===== Provided entries =====
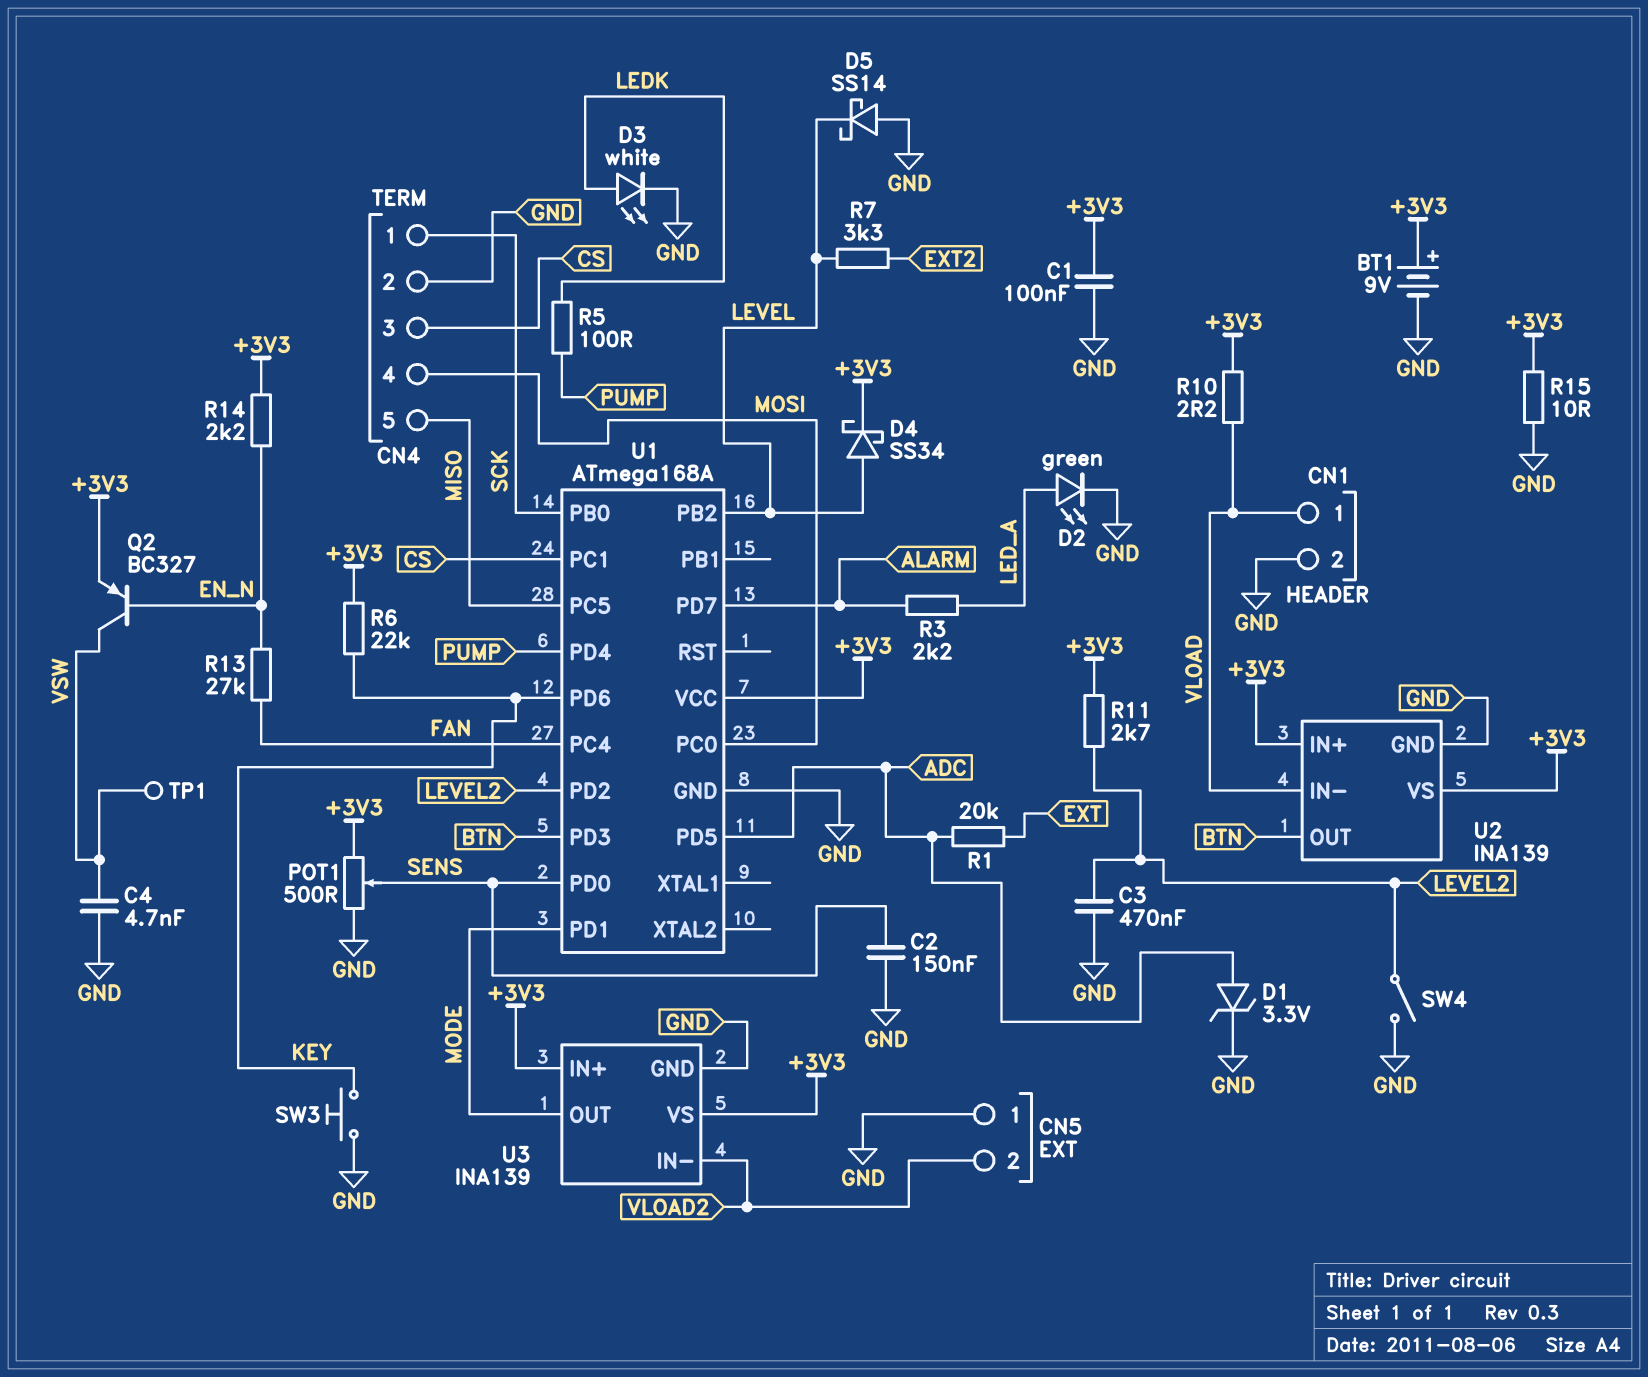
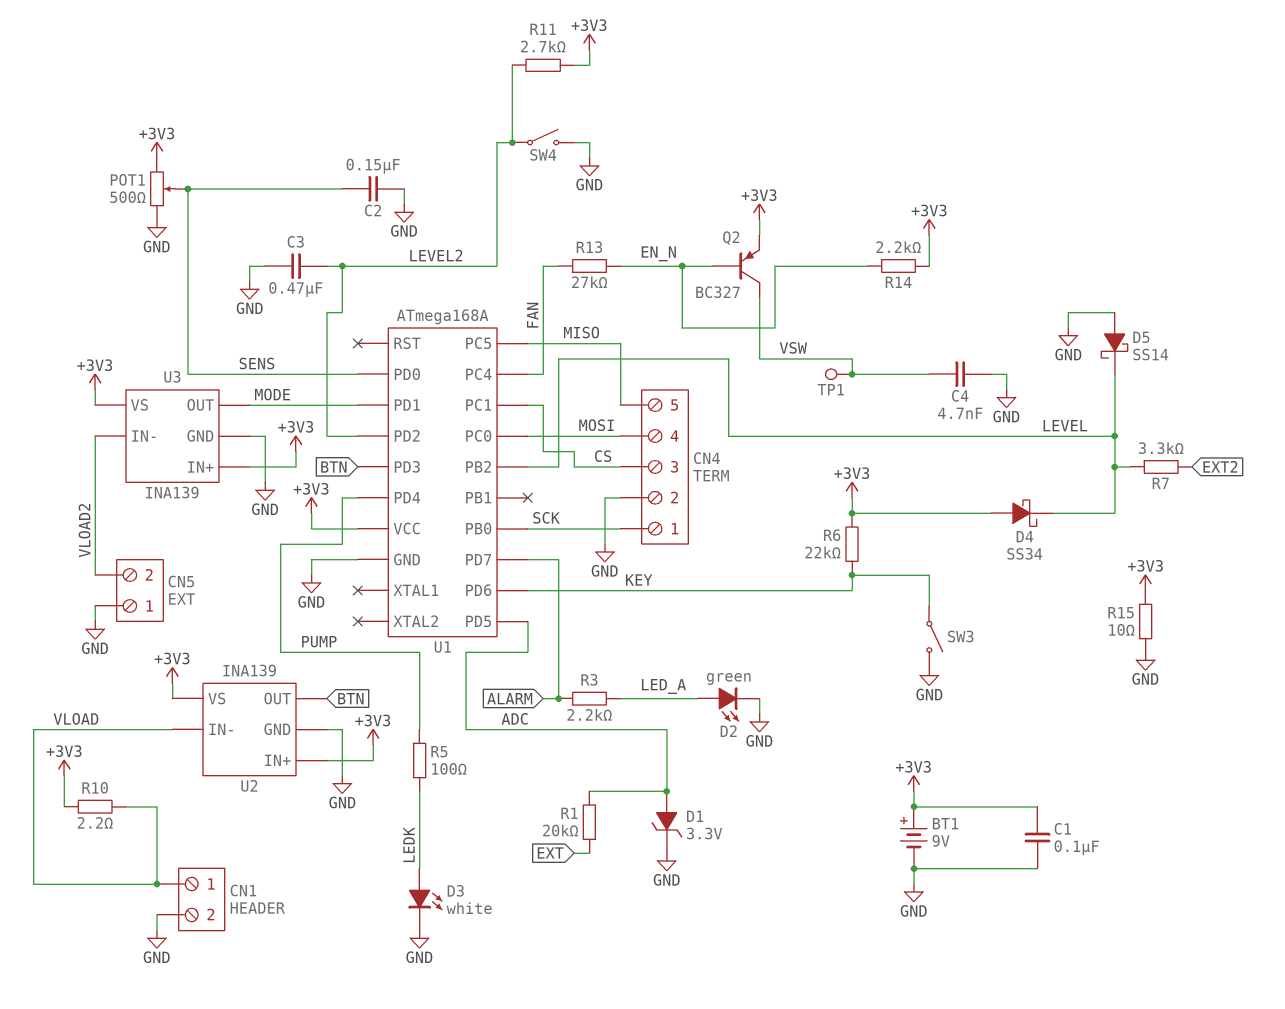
D4: schottky SS34 (A LEVEL, K +3V3) -> schottky SS34 (A +3V3, K LEVEL)
SW3: button (GND, KEY) -> switch (GND, KEY)

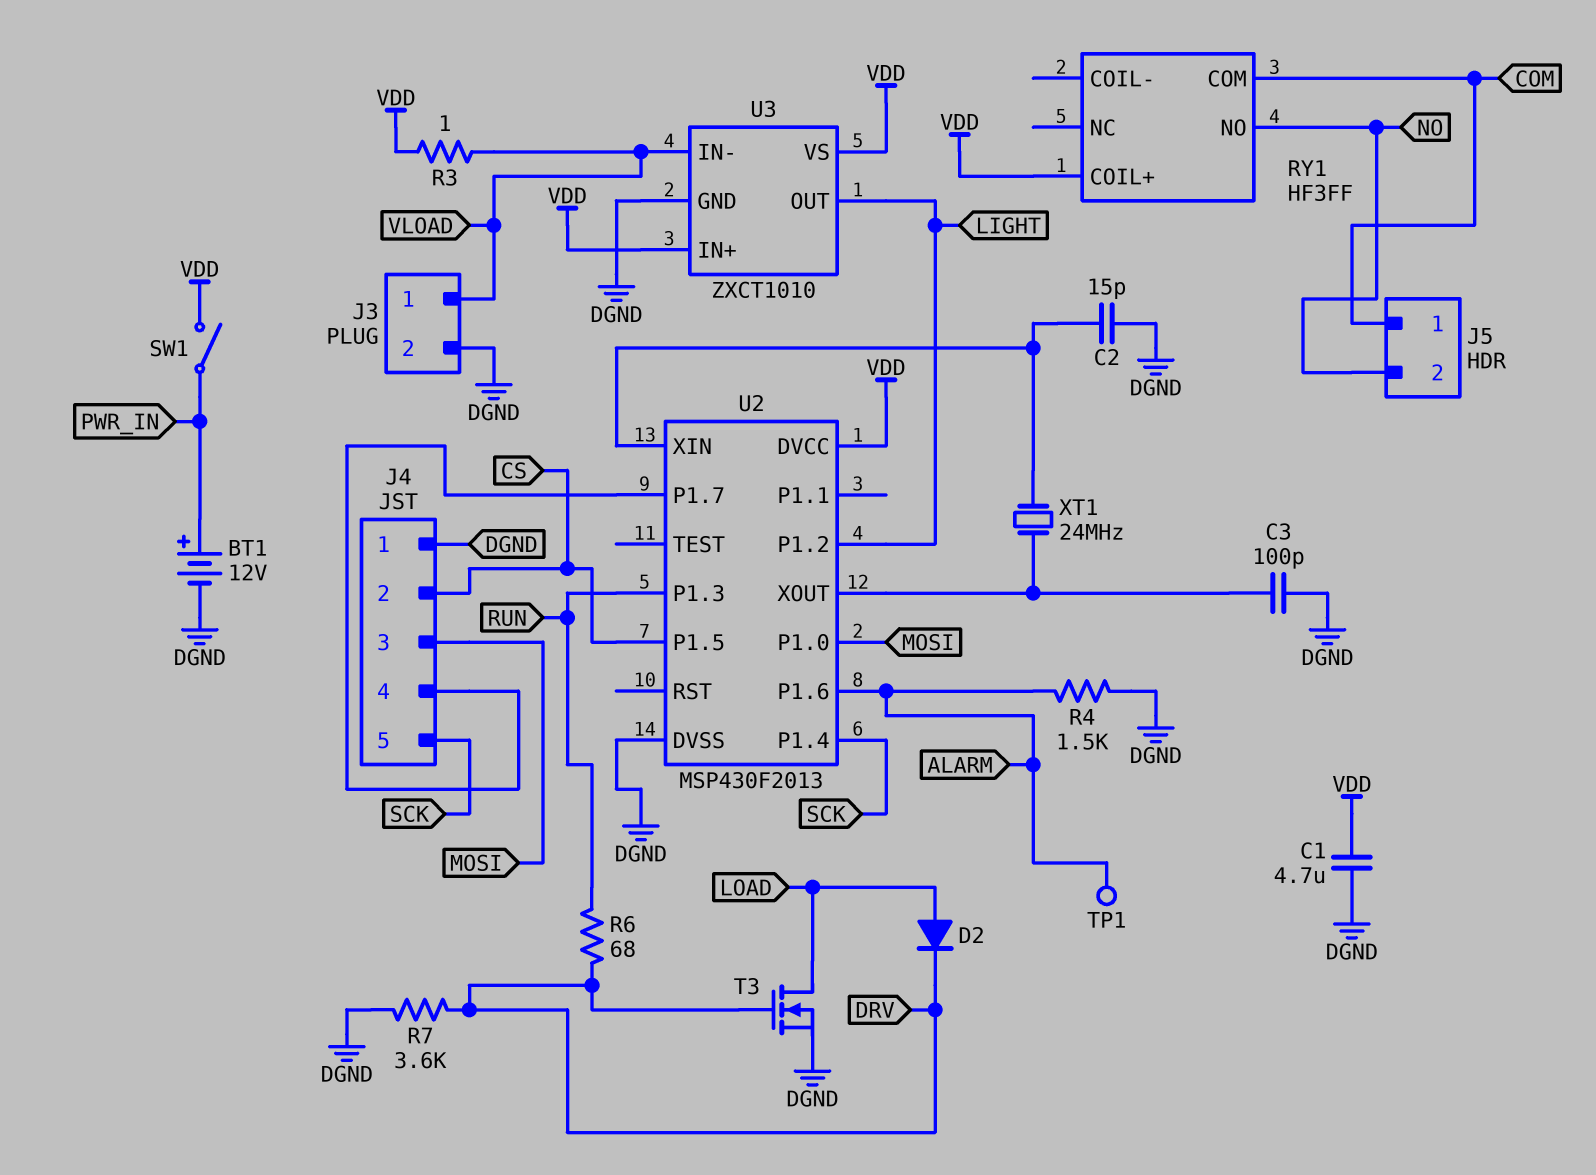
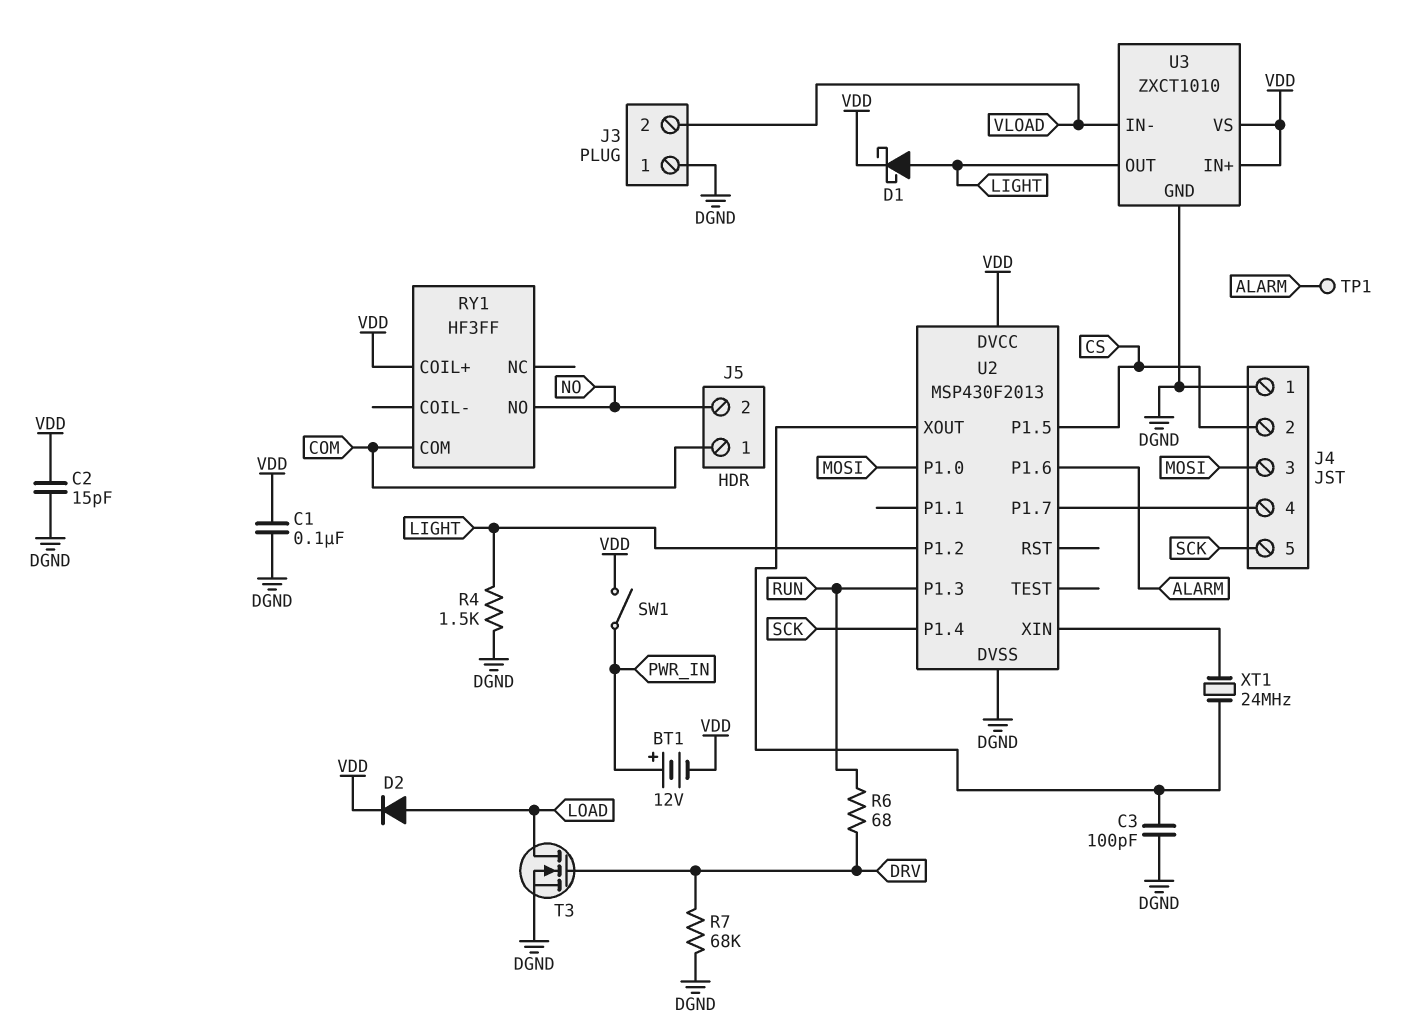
BT1: 12V (plus PWR_IN, minus DGND) -> 12V (plus PWR_IN, minus VDD)
C1: 4.7uF (DGND, VDD) -> 100nF (DGND, VDD)
C2: 15pF (DGND, U2/XIN) -> 15pF (DGND, VDD)
D1: none -> schottky (A LIGHT, K VDD)
D2: diode (A LOAD, K DRV) -> diode (A LOAD, K VDD)
J3 pin 1: VLOAD -> DGND
J3 pin 2: DGND -> VLOAD
R3: 1 (VDD, VLOAD) -> none
R4: 1.5k (ALARM, DGND) -> 1.5k (DGND, LIGHT)
R7: 3.6k (DGND, DRV) -> 68k (DGND, DRV)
=====
▸ **Assignment**:
Type the entries again verbatim. Any pictures should be skipped.

▸ **Written answer**:
D4: schottky SS34 (A LEVEL, K +3V3) -> schottky SS34 (A +3V3, K LEVEL)
SW3: button (GND, KEY) -> switch (GND, KEY)

BT1: 12V (plus PWR_IN, minus DGND) -> 12V (plus PWR_IN, minus VDD)
C1: 4.7uF (DGND, VDD) -> 100nF (DGND, VDD)
C2: 15pF (DGND, U2/XIN) -> 15pF (DGND, VDD)
D1: none -> schottky (A LIGHT, K VDD)
D2: diode (A LOAD, K DRV) -> diode (A LOAD, K VDD)
J3 pin 1: VLOAD -> DGND
J3 pin 2: DGND -> VLOAD
R3: 1 (VDD, VLOAD) -> none
R4: 1.5k (ALARM, DGND) -> 1.5k (DGND, LIGHT)
R7: 3.6k (DGND, DRV) -> 68k (DGND, DRV)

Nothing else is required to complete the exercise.